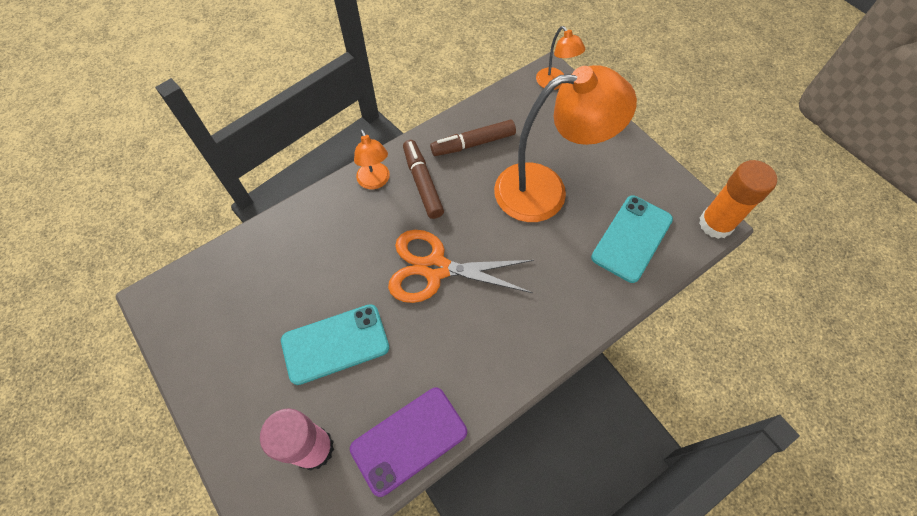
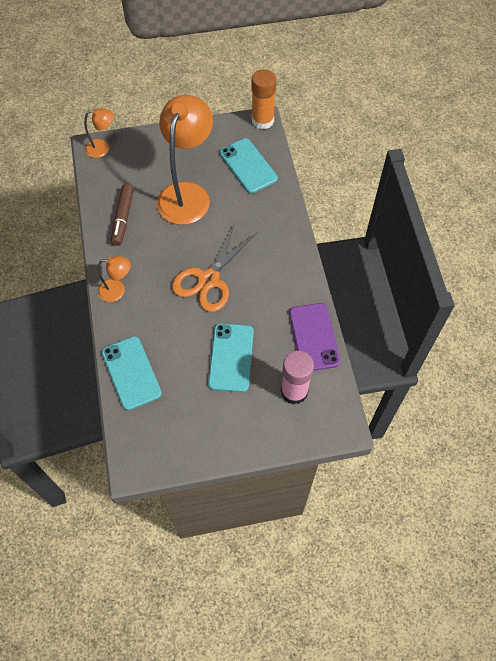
camera: 65 degrees left, 0 degrees up
brown marker [403,140,444,219] -> none
none -> turquoise phone [102,336,162,411]

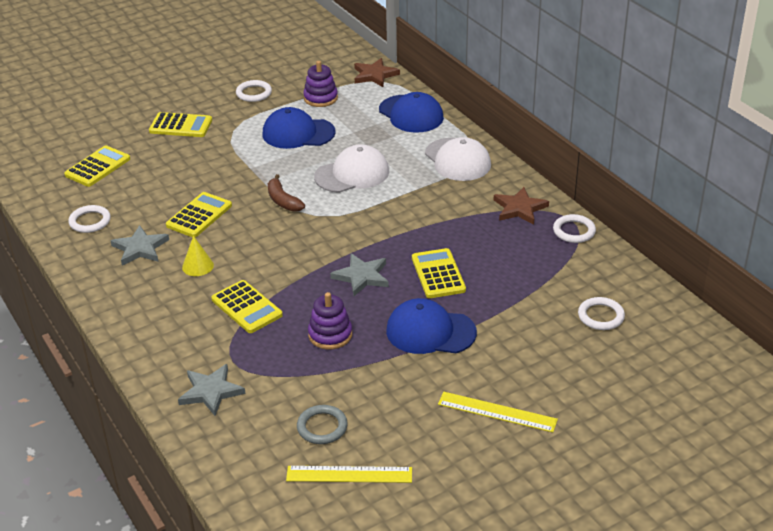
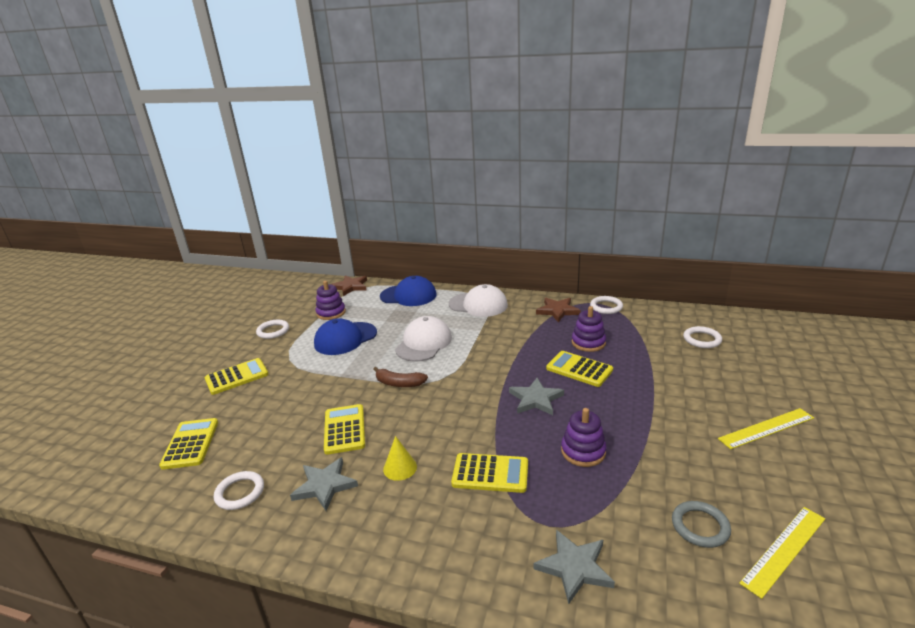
camera: 40 degrees left, 10 degrees down
blue cap [386,298,477,354] -> none
none -> purple stacking toy [572,306,606,352]

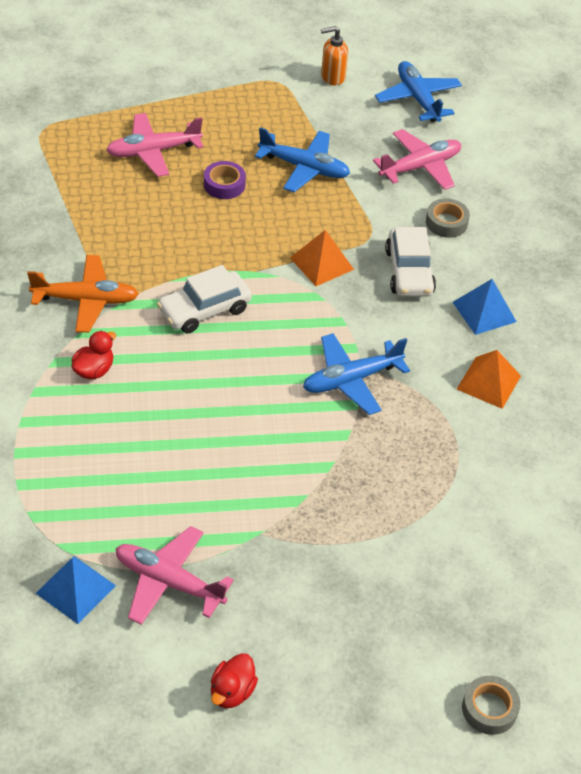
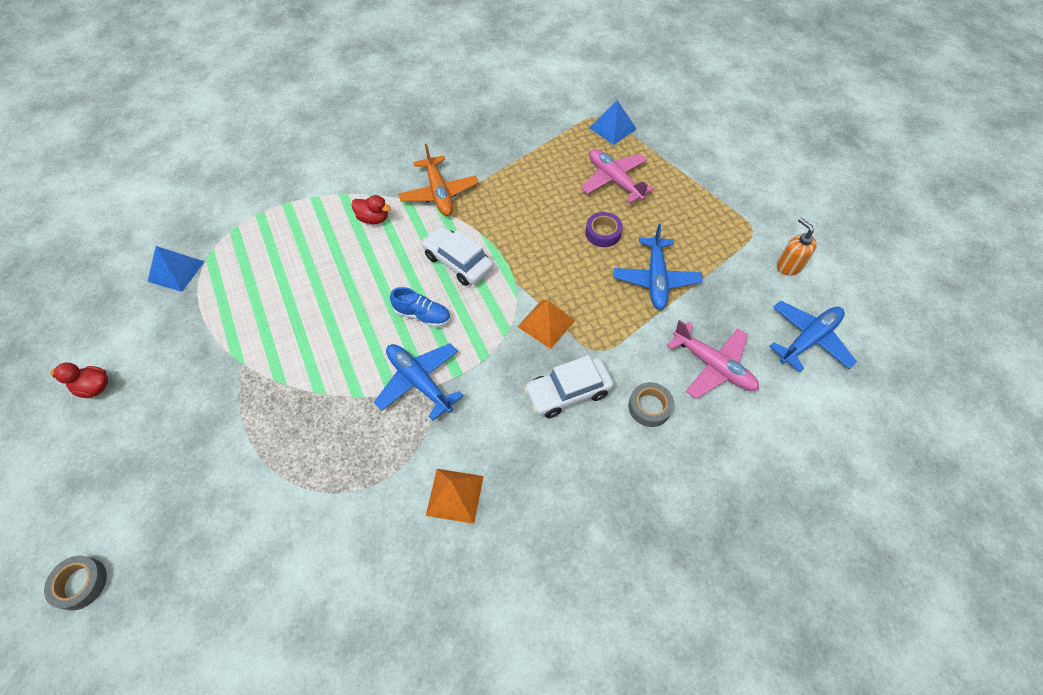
camera: 75 degrees right, 10 degrees up
pink plane [115,526,234,625] -> none
blue pyramid [453,279,517,335] -> blue pyramid moved to [589,100,636,145]
none -> blue shoe [390,287,451,327]

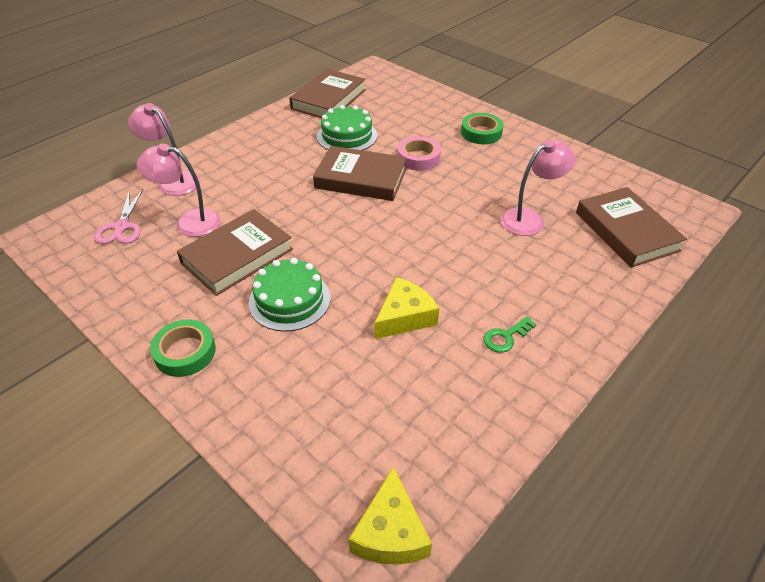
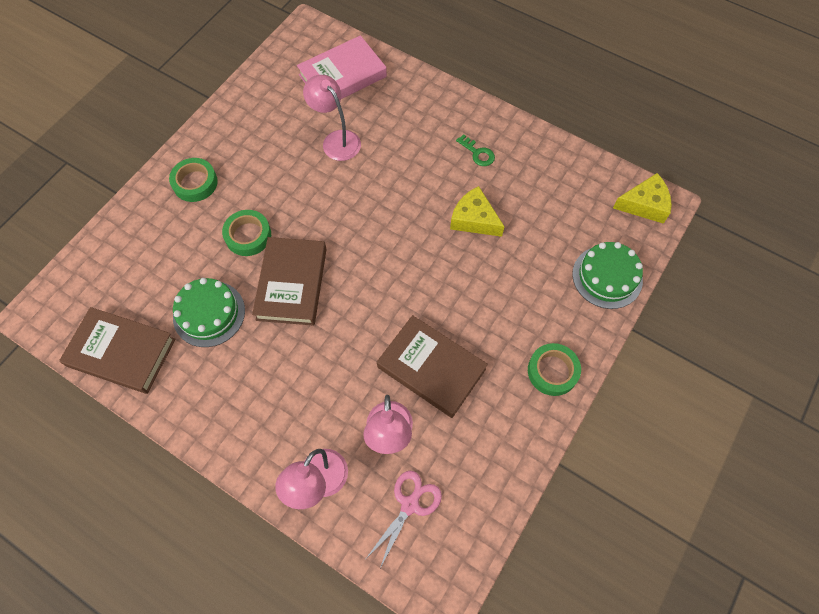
camera: 100 degrees left, 20 degrees up
pink scissors [94,189,143,244] -> pink scissors turned 45 degrees counterclockwise [367,471,442,568]
green cake [248,258,330,332] -> green cake moved to [572,242,643,309]
pink tape [398,136,441,171] -> green tape [222,210,271,256]
brown book [576,187,687,268] -> pink book [297,35,387,99]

* * * *

• _ABOUT THIS TASK_:
How would the lines above read from the one with "camera: 40 degrees left, 10 degrees down" to the one with "pink scissors [94,189,143,244]", inclusive, with no pictures? Write them out exactly.

• _THE ANSWER_:
camera: 40 degrees left, 10 degrees down
blue cap [386,298,477,354] -> none
none -> purple stacking toy [572,306,606,352]

camera: 75 degrees right, 10 degrees up
pink plane [115,526,234,625] -> none
blue pyramid [453,279,517,335] -> blue pyramid moved to [589,100,636,145]
none -> blue shoe [390,287,451,327]

camera: 100 degrees left, 20 degrees up
pink scissors [94,189,143,244] -> pink scissors turned 45 degrees counterclockwise [367,471,442,568]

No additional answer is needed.